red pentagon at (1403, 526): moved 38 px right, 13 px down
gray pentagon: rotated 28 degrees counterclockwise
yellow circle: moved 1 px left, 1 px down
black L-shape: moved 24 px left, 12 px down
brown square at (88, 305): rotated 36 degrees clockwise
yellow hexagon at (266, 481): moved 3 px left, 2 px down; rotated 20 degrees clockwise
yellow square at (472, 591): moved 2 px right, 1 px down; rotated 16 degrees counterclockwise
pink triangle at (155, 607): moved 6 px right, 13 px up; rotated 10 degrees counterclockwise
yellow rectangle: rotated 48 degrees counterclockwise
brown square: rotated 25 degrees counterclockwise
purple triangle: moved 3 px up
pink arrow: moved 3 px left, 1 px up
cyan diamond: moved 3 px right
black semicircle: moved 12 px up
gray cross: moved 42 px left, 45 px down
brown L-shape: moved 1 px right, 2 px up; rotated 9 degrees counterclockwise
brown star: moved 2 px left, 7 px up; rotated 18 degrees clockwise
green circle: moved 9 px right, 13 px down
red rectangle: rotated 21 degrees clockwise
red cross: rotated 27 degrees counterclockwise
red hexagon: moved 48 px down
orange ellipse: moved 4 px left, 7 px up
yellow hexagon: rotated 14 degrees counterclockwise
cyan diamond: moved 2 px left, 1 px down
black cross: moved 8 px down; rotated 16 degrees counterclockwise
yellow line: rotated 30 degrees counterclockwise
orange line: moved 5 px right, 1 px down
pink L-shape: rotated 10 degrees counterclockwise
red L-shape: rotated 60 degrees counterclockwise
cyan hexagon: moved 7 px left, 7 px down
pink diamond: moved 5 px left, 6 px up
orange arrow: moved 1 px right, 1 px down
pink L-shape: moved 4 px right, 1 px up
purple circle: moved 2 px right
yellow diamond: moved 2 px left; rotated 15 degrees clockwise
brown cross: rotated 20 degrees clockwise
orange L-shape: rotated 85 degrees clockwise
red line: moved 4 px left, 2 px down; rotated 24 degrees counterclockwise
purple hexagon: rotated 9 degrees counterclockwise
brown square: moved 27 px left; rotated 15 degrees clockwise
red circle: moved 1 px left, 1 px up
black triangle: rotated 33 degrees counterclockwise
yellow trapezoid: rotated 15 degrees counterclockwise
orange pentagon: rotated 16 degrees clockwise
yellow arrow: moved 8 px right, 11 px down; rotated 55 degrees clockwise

#####

Description of the task = Reproduce all of the rows above word for word, in their original order.

The completed task =
red pentagon at (1403, 526): moved 38 px right, 13 px down
gray pentagon: rotated 28 degrees counterclockwise
yellow circle: moved 1 px left, 1 px down
black L-shape: moved 24 px left, 12 px down
brown square at (88, 305): rotated 36 degrees clockwise
yellow hexagon at (266, 481): moved 3 px left, 2 px down; rotated 20 degrees clockwise
yellow square at (472, 591): moved 2 px right, 1 px down; rotated 16 degrees counterclockwise
pink triangle at (155, 607): moved 6 px right, 13 px up; rotated 10 degrees counterclockwise
yellow rectangle: rotated 48 degrees counterclockwise
brown square: rotated 25 degrees counterclockwise
purple triangle: moved 3 px up
pink arrow: moved 3 px left, 1 px up
cyan diamond: moved 3 px right
black semicircle: moved 12 px up
gray cross: moved 42 px left, 45 px down
brown L-shape: moved 1 px right, 2 px up; rotated 9 degrees counterclockwise
brown star: moved 2 px left, 7 px up; rotated 18 degrees clockwise
green circle: moved 9 px right, 13 px down
red rectangle: rotated 21 degrees clockwise
red cross: rotated 27 degrees counterclockwise
red hexagon: moved 48 px down
orange ellipse: moved 4 px left, 7 px up
yellow hexagon: rotated 14 degrees counterclockwise
cyan diamond: moved 2 px left, 1 px down
black cross: moved 8 px down; rotated 16 degrees counterclockwise
yellow line: rotated 30 degrees counterclockwise
orange line: moved 5 px right, 1 px down
pink L-shape: rotated 10 degrees counterclockwise
red L-shape: rotated 60 degrees counterclockwise
cyan hexagon: moved 7 px left, 7 px down
pink diamond: moved 5 px left, 6 px up
orange arrow: moved 1 px right, 1 px down
pink L-shape: moved 4 px right, 1 px up
purple circle: moved 2 px right
yellow diamond: moved 2 px left; rotated 15 degrees clockwise
brown cross: rotated 20 degrees clockwise
orange L-shape: rotated 85 degrees clockwise
red line: moved 4 px left, 2 px down; rotated 24 degrees counterclockwise
purple hexagon: rotated 9 degrees counterclockwise
brown square: moved 27 px left; rotated 15 degrees clockwise
red circle: moved 1 px left, 1 px up
black triangle: rotated 33 degrees counterclockwise
yellow trapezoid: rotated 15 degrees counterclockwise
orange pentagon: rotated 16 degrees clockwise
yellow arrow: moved 8 px right, 11 px down; rotated 55 degrees clockwise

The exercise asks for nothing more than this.